**TASK INSTRUCTIONS**. How many lines in the records below contain the word "AUDIO"? Answer with the number only.

Version comparison data
BEGIN

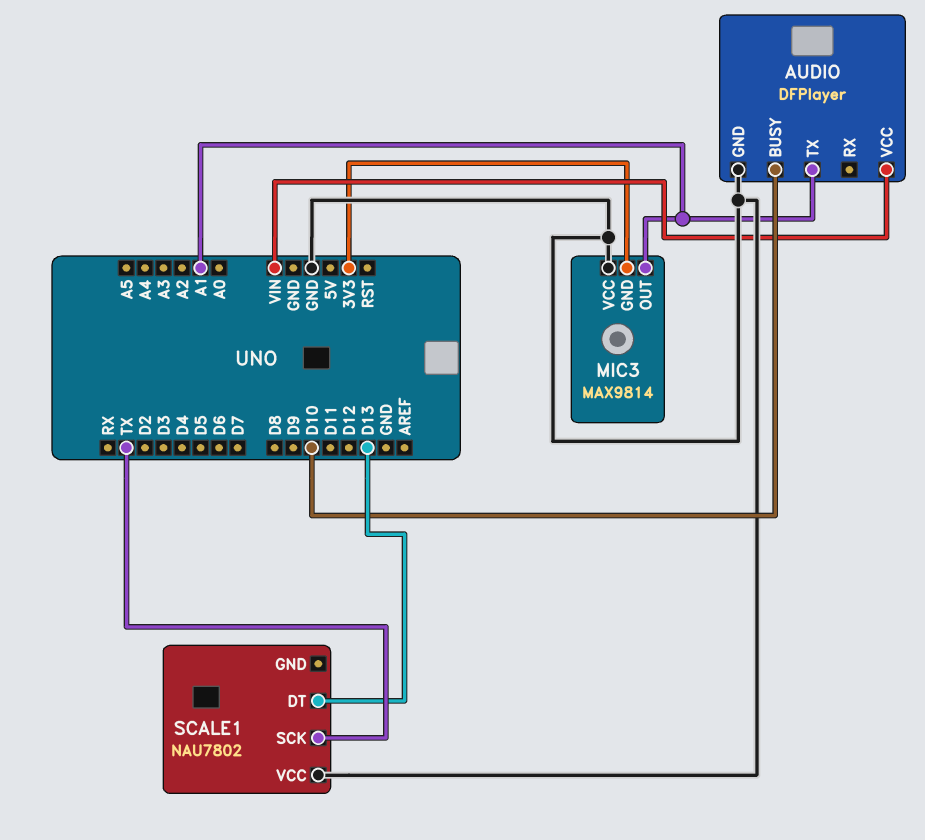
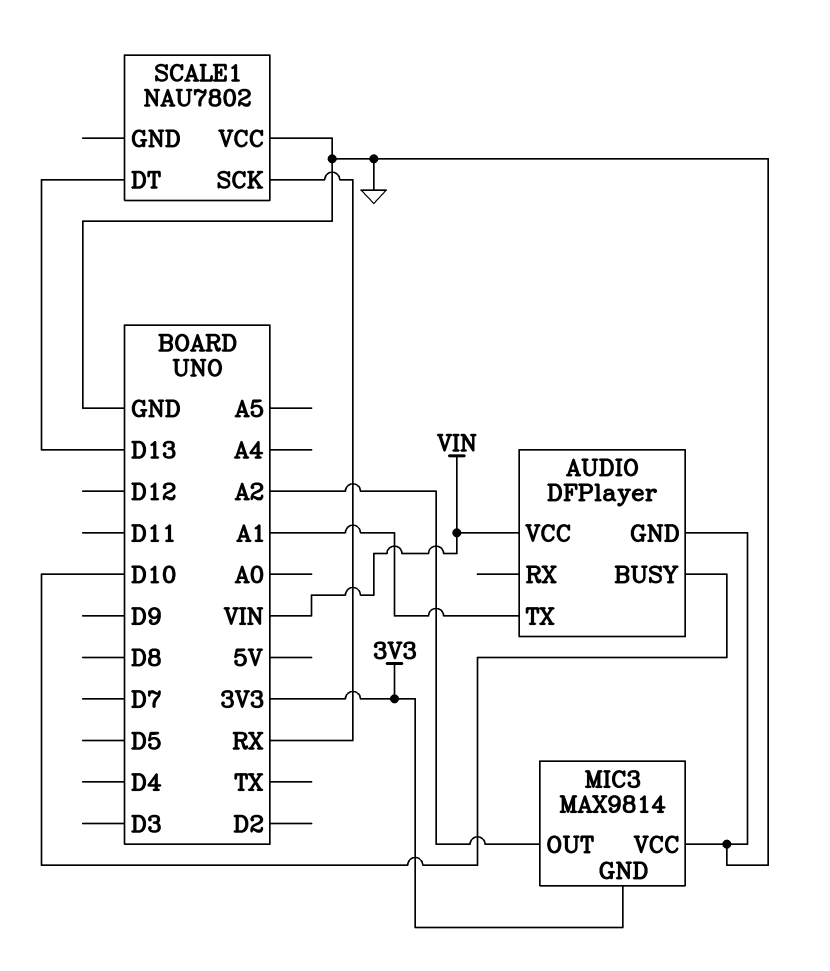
MIC3 pin OUT: A1 -> A2
SCALE1 pin SCK: TX -> RX

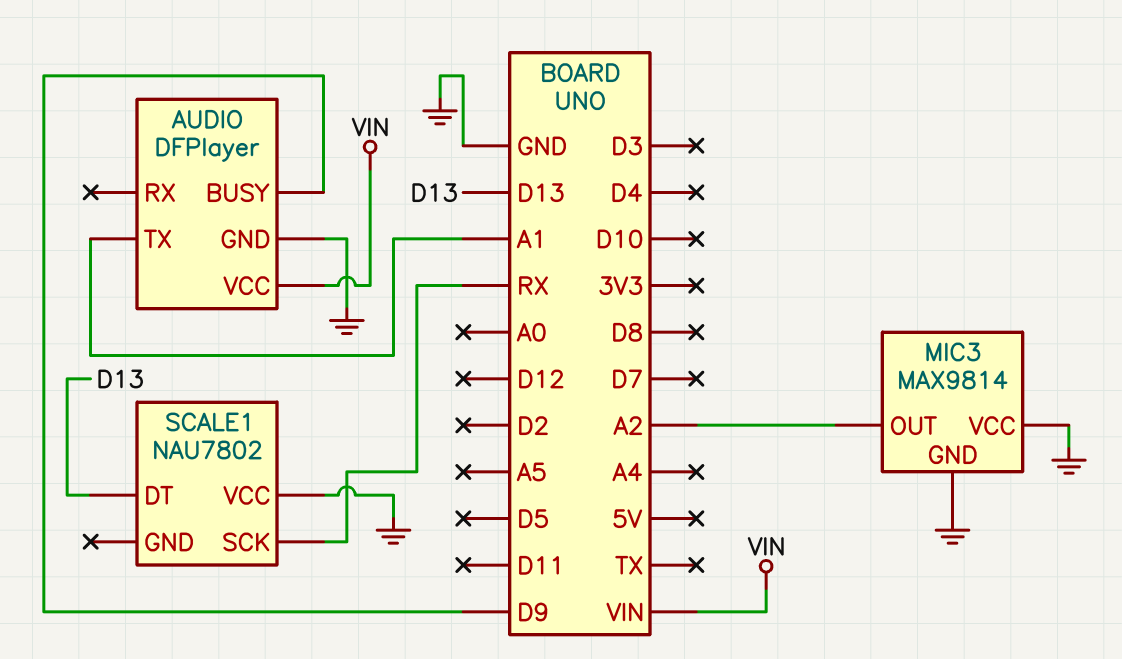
AUDIO pin BUSY: D10 -> D9
MIC3 pin GND: 3V3 -> GND

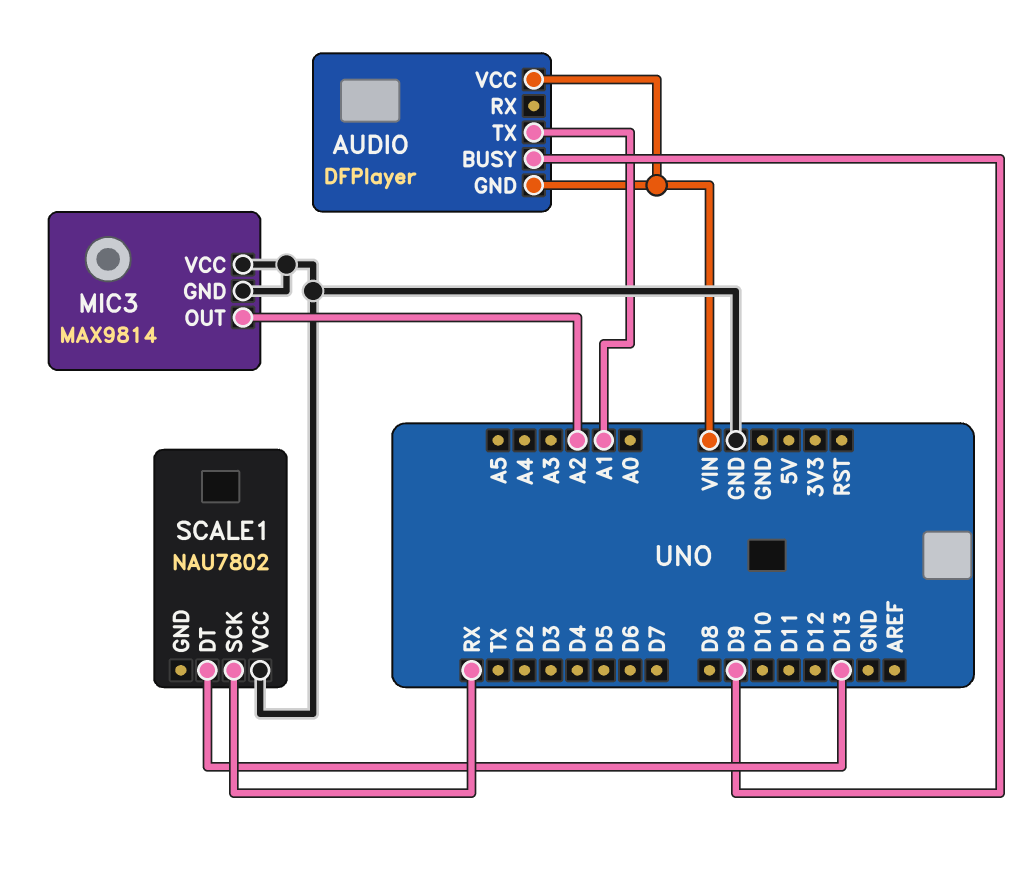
AUDIO pin GND: GND -> VIN

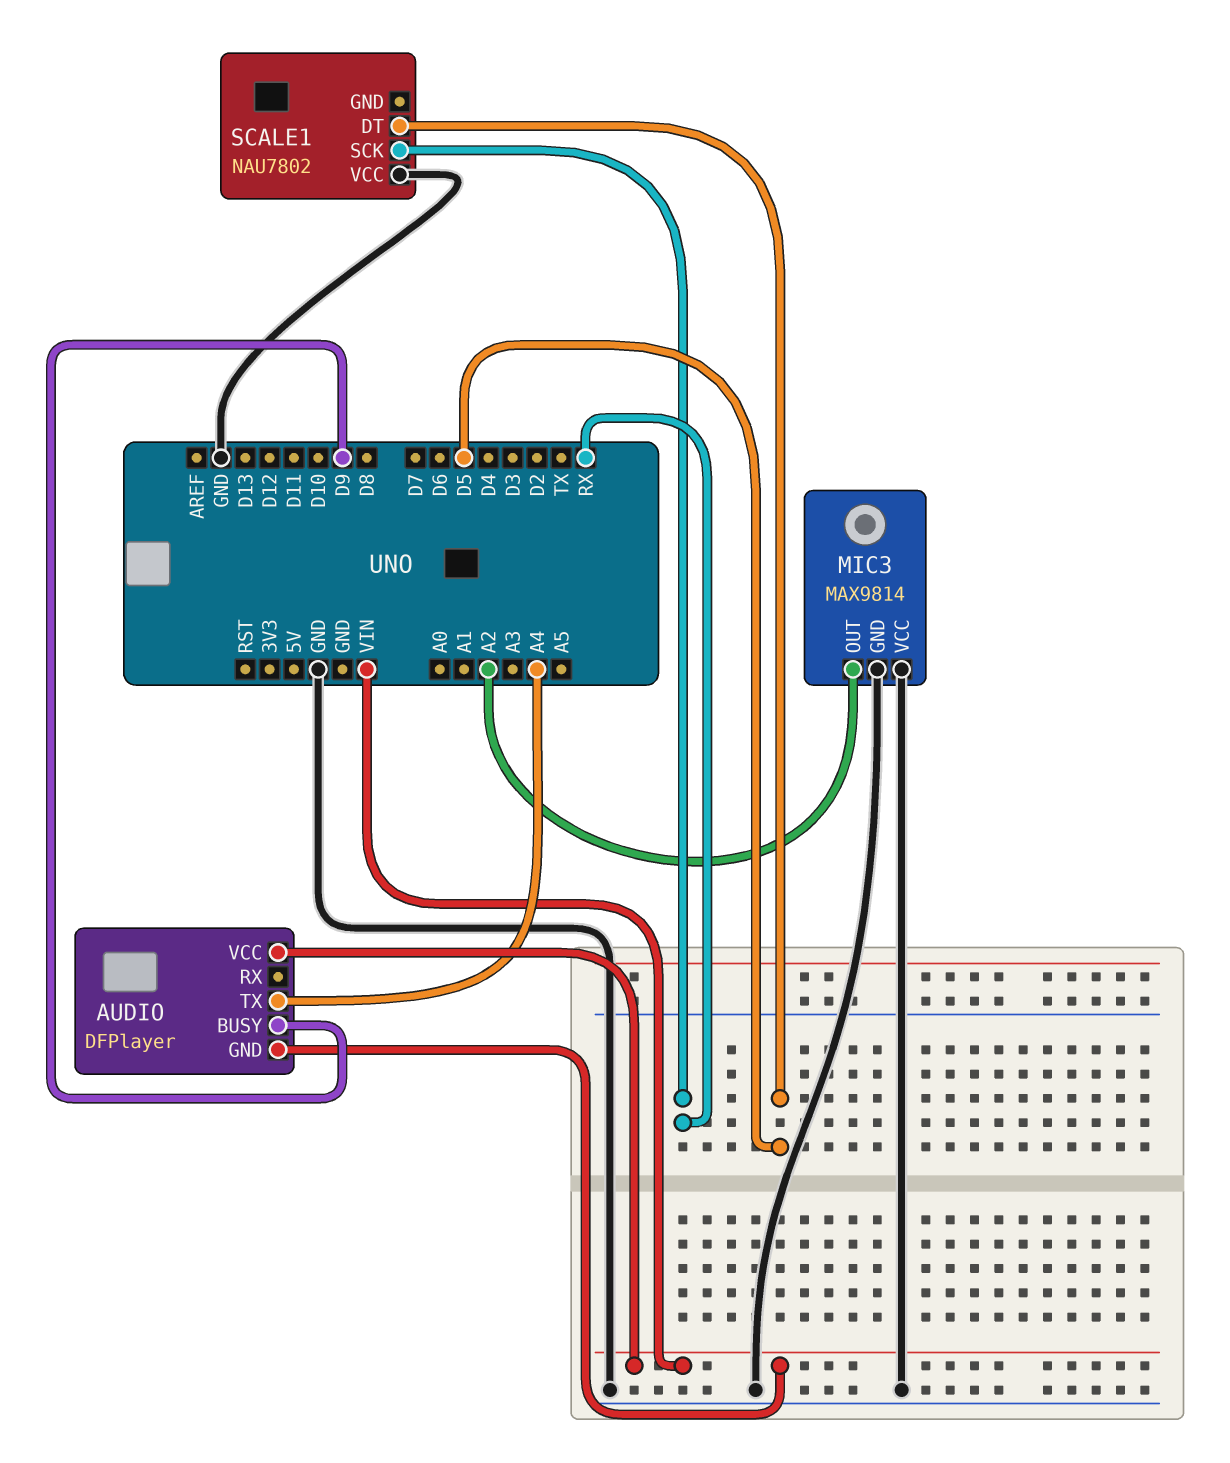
AUDIO pin TX: A1 -> A4
SCALE1 pin DT: D13 -> D5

END

**TASK ANSWER**. 3